(Beginning of DATA EXTRACT)
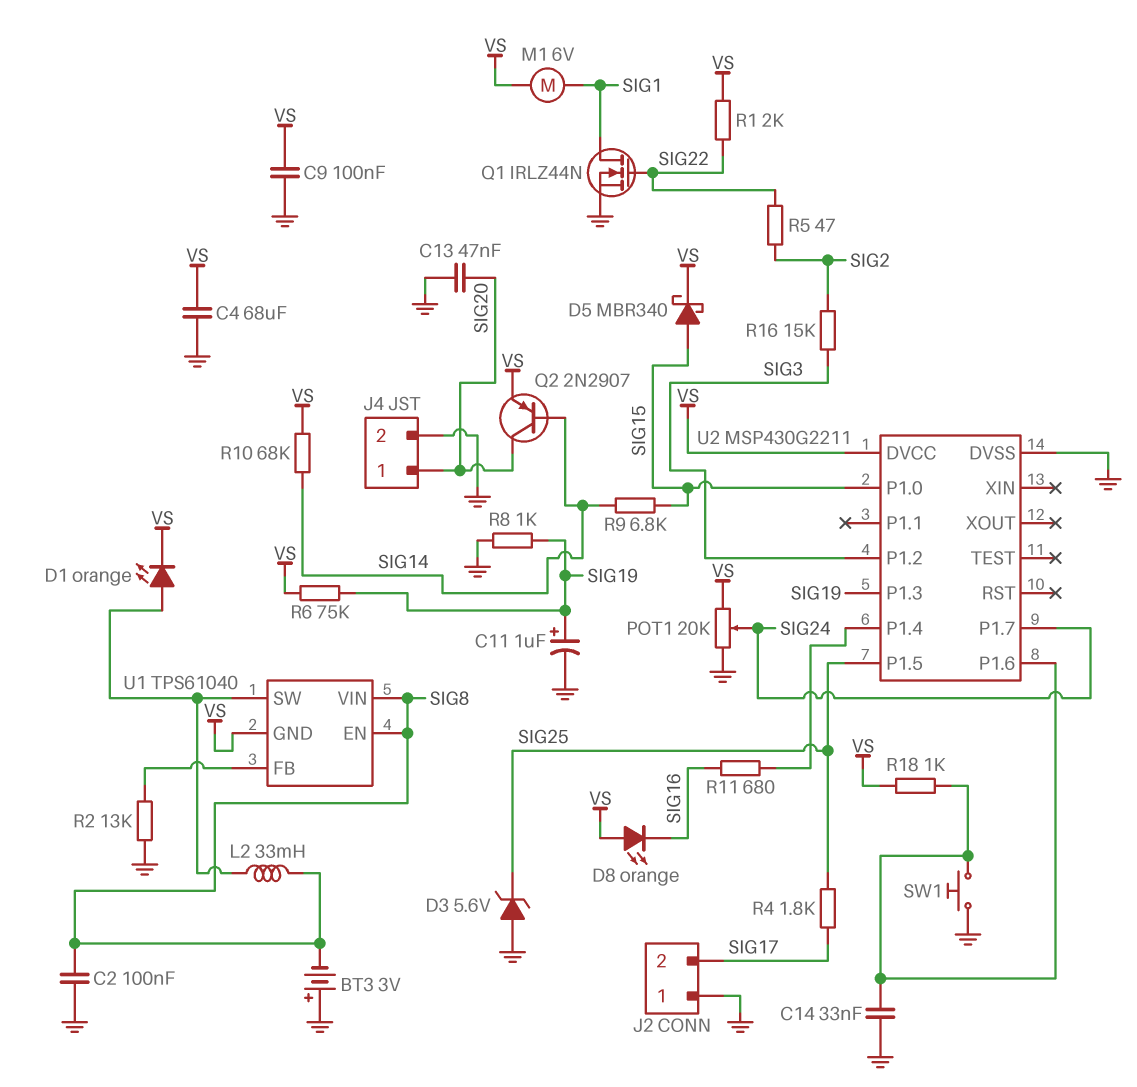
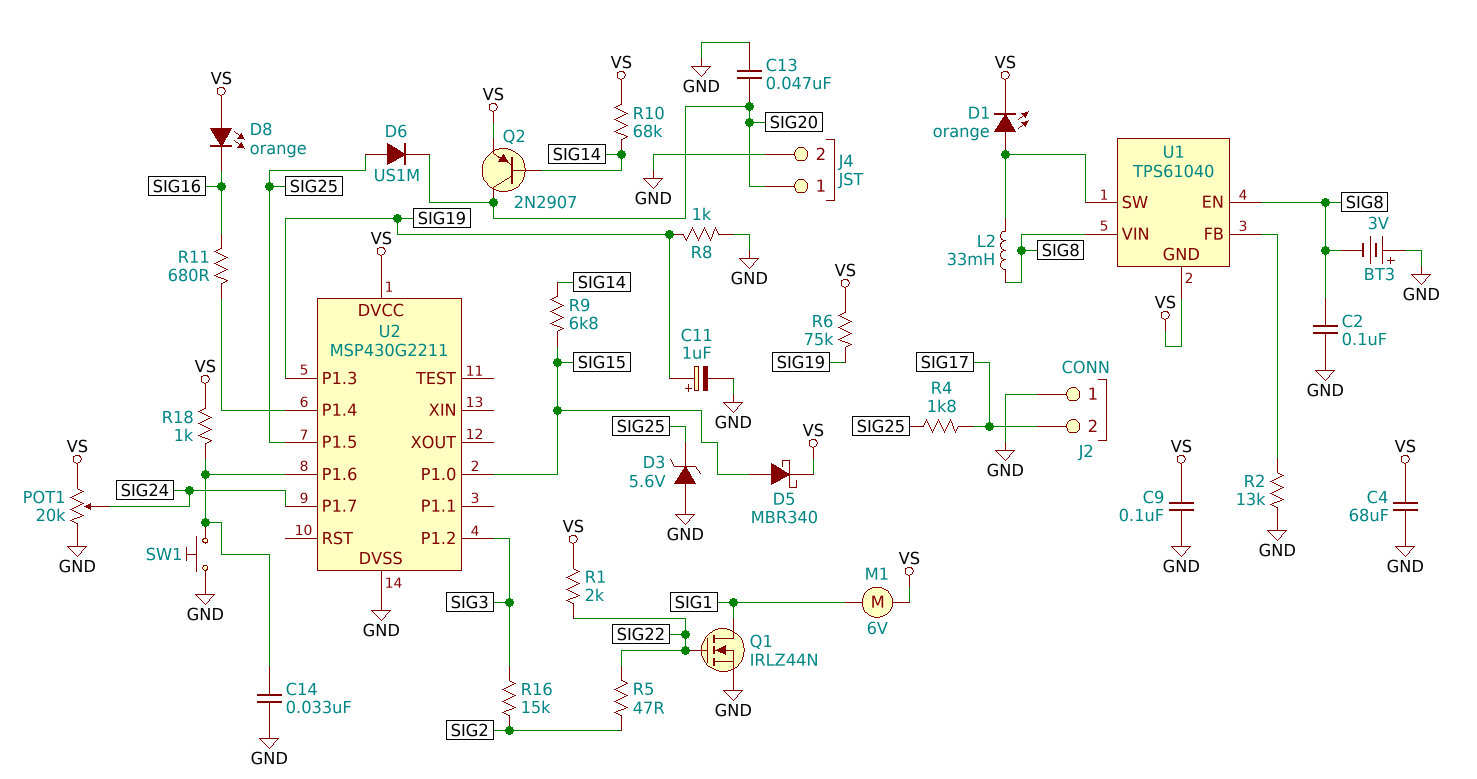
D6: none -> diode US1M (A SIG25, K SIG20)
(End of DATA EXTRACT)
(Beginning of DATA EXTRACT)
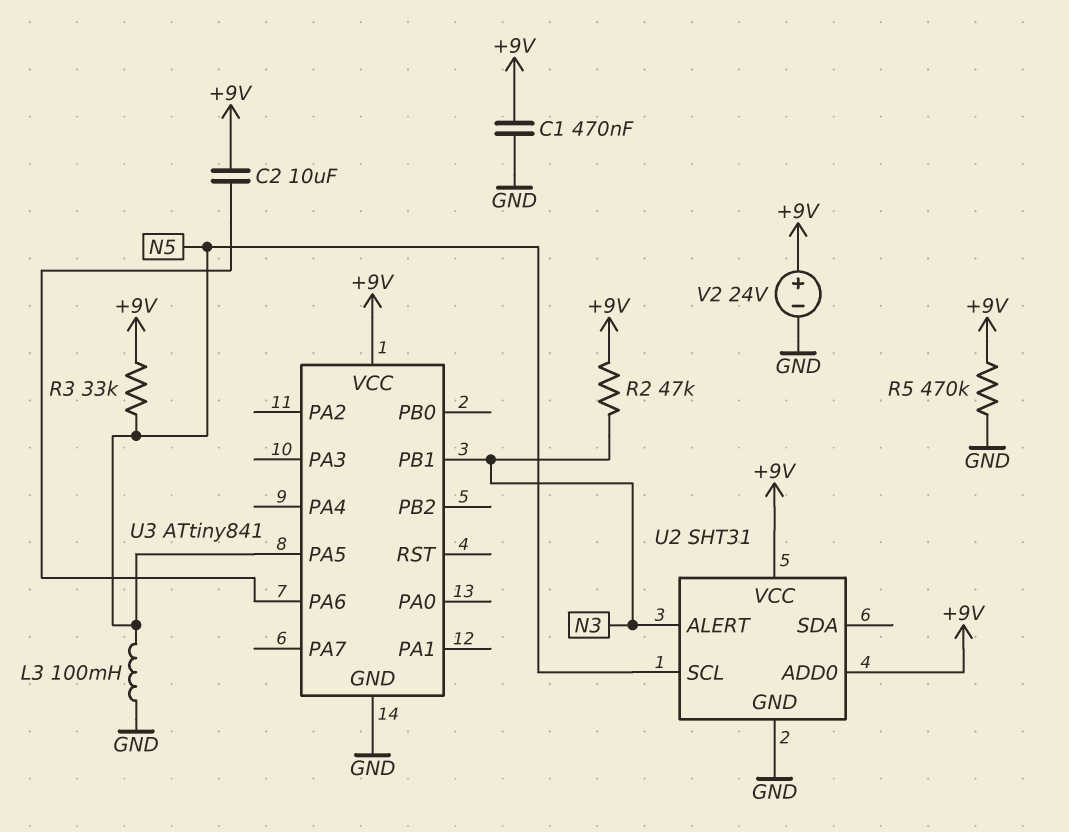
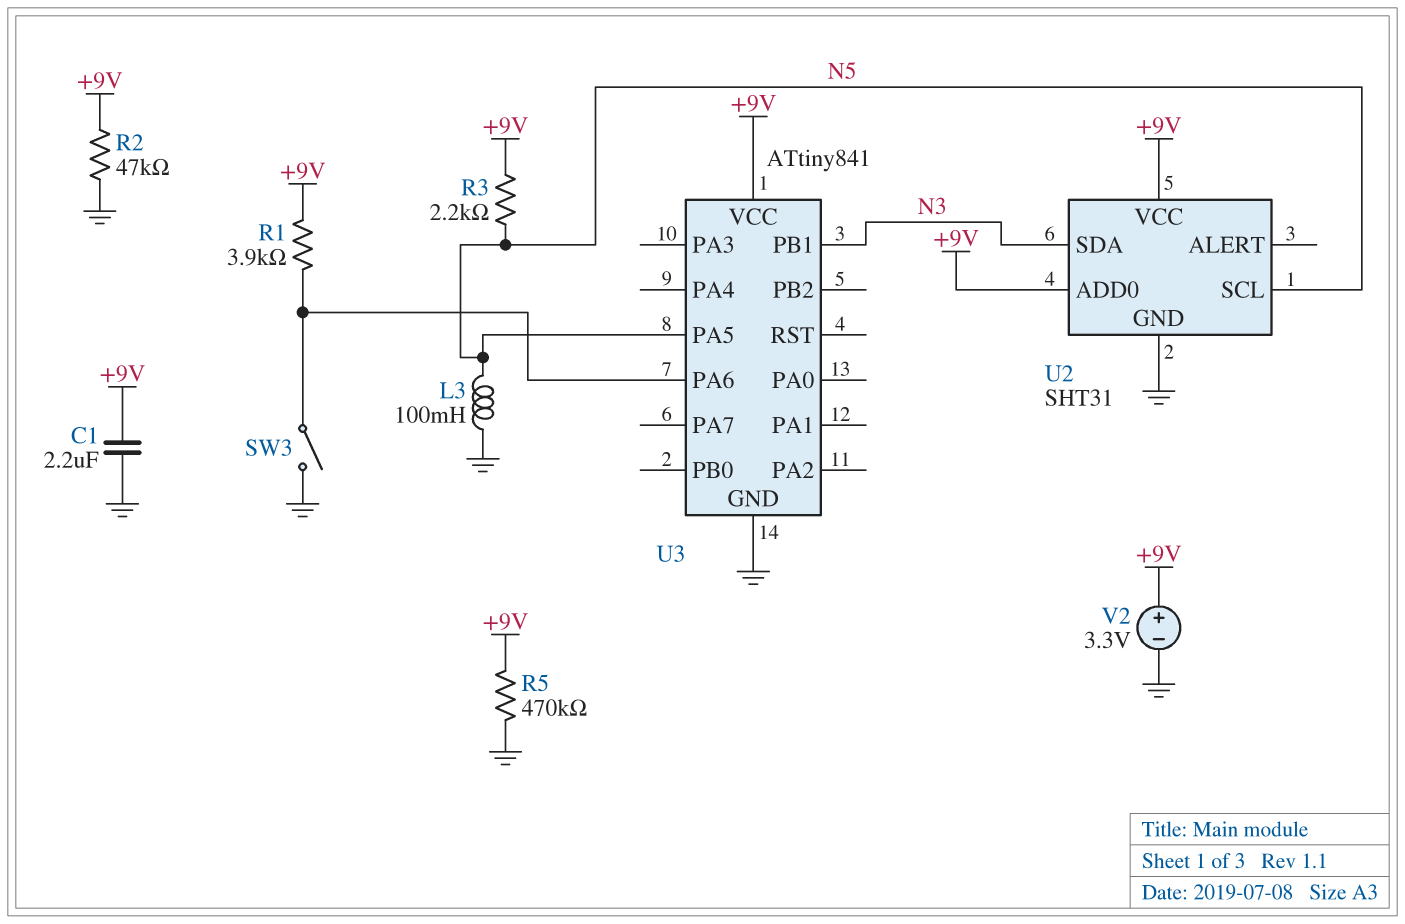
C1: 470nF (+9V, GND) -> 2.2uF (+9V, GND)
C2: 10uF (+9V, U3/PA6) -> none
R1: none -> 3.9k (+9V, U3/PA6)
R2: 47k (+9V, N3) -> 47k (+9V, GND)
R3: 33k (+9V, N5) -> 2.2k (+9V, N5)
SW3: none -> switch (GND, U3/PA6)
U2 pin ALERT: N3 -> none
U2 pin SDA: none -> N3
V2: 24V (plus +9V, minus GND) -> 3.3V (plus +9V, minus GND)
(End of DATA EXTRACT)
» TASK OBJECTIVE
The lines to copy are those in the listing that contain "none".

» EXERCISE RESPONSE
D6: none -> diode US1M (A SIG25, K SIG20)
C2: 10uF (+9V, U3/PA6) -> none
R1: none -> 3.9k (+9V, U3/PA6)
SW3: none -> switch (GND, U3/PA6)
U2 pin ALERT: N3 -> none
U2 pin SDA: none -> N3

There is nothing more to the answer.